TASK PROMPT -
Take each line from the entries that holds "brown" and copy it out.

SOURCE MATERIAL -
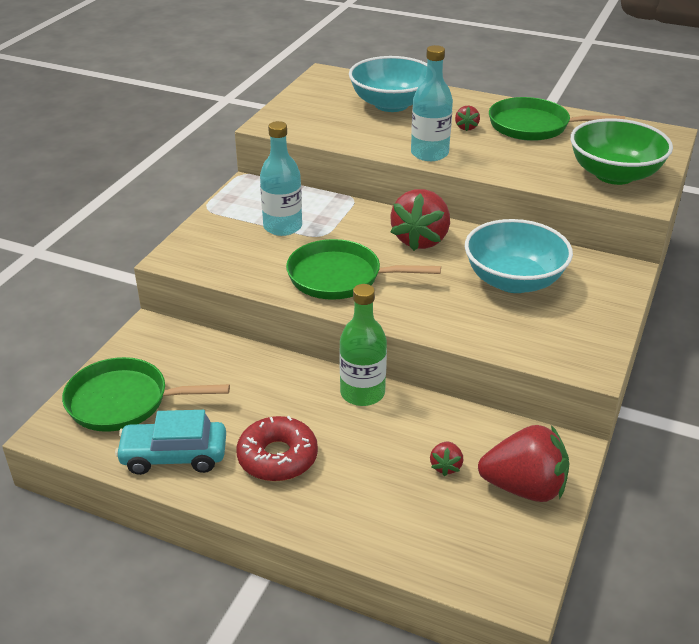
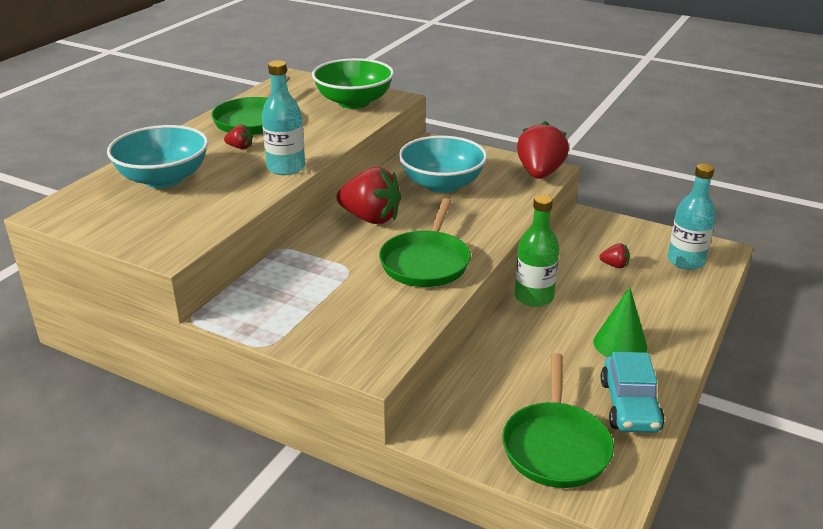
camera: 85 degrees left, 5 degrees down
(277, 457) = (620, 344): red donut -> green cone
(282, 227) = (325, 292): turquoise bottle -> turquoise bottle (686, 261)
(524, 487) = (629, 237): red strawberry -> red strawberry (540, 173)

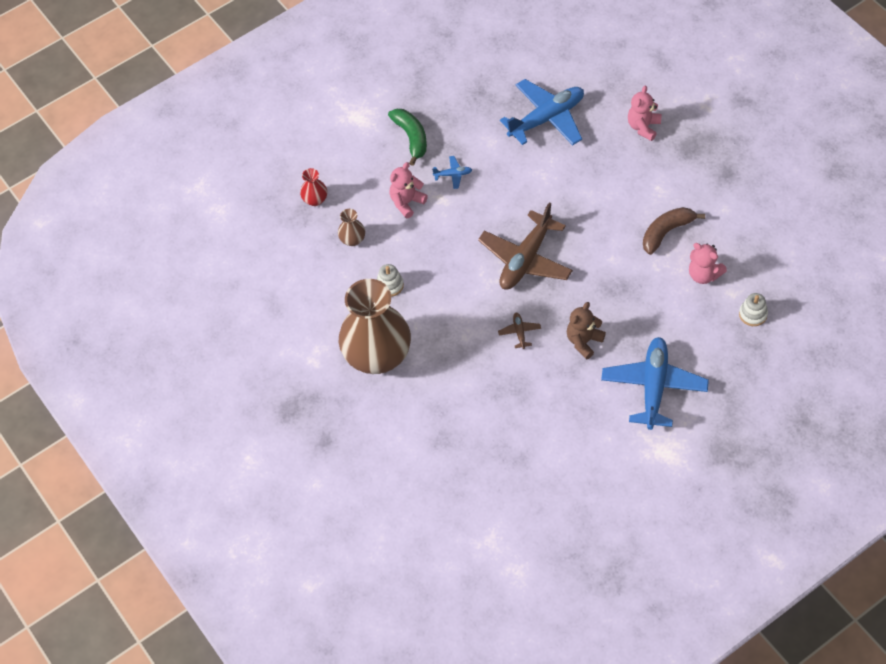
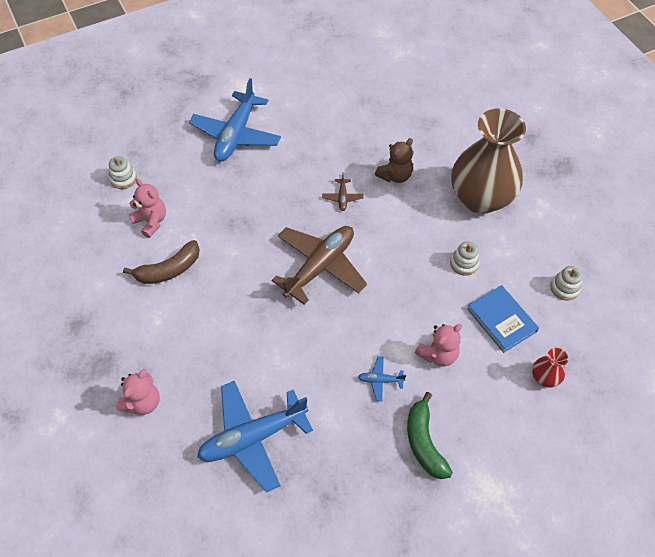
camera: 175 degrees left, 0 degrees up
(295, 278) = (564, 288): none -> white stacking toy
(352, 240) = (501, 320): brown vase -> blue book
(584, 341) = (285, 180): brown teddy bear -> brown teddy bear (395, 175)

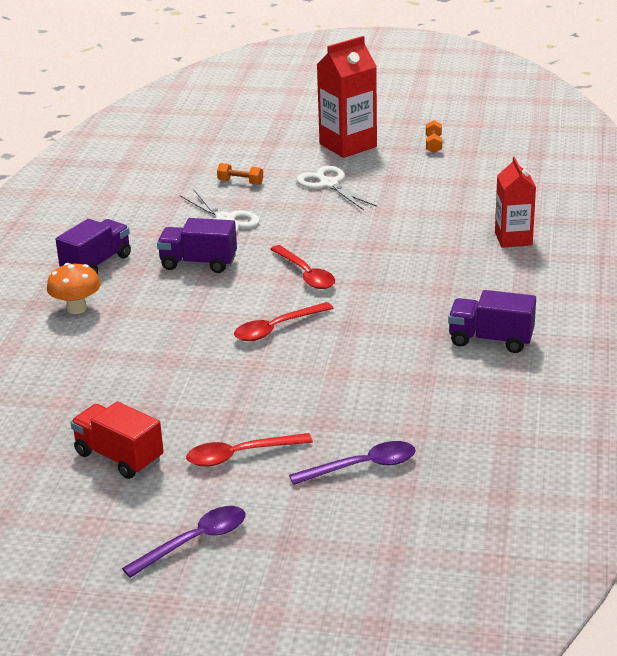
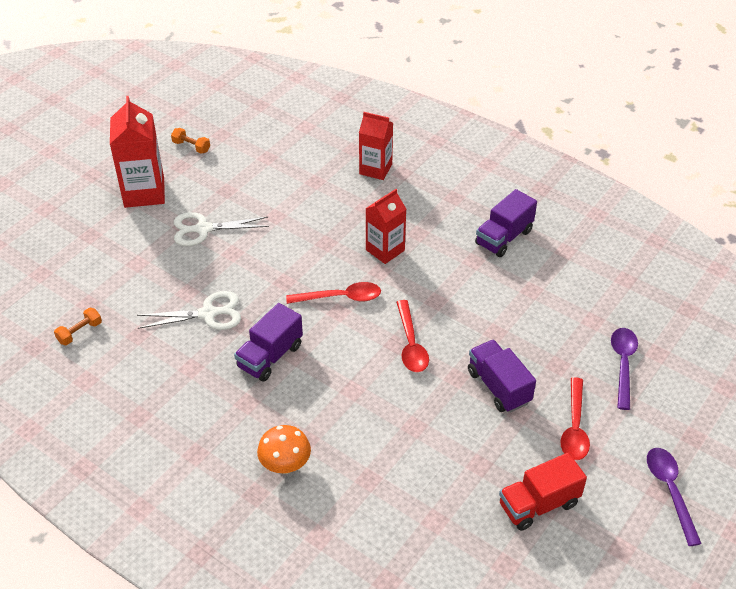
camera: 65 degrees left, 15 degrees up
(96, 264) = (215, 427): purple truck -> purple truck (498, 387)
(240, 182) = (147, 280): orange dumbbell -> orange dumbbell (80, 332)
(396, 278) = (385, 250): none -> red carton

RESULT OF THIS TASK -
(352, 240) = (501, 320): brown vase -> blue book
(584, 341) = (285, 180): brown teddy bear -> brown teddy bear (395, 175)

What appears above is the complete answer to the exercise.